* SUPPLIED DATA *
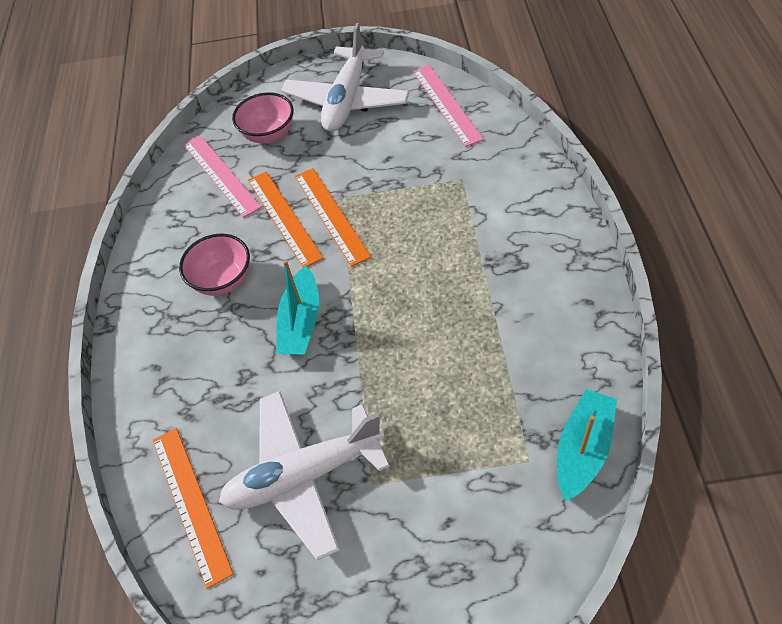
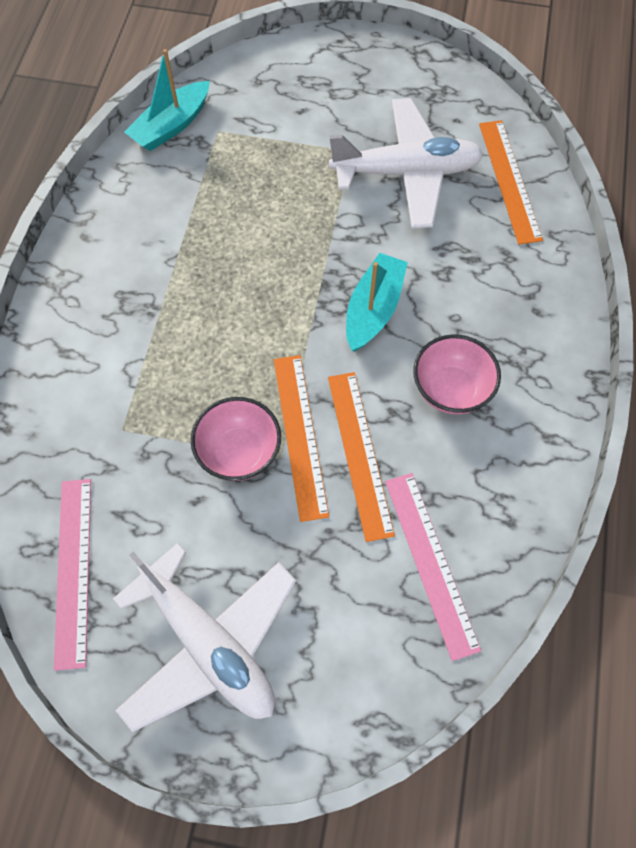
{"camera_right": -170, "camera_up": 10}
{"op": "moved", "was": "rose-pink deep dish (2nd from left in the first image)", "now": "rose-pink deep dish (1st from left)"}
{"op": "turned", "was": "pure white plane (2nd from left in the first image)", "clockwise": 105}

* TO DO *
From the data above, determine how many lines hold "first", and write only the number.

* RESPONSE TO THIS TASK *
2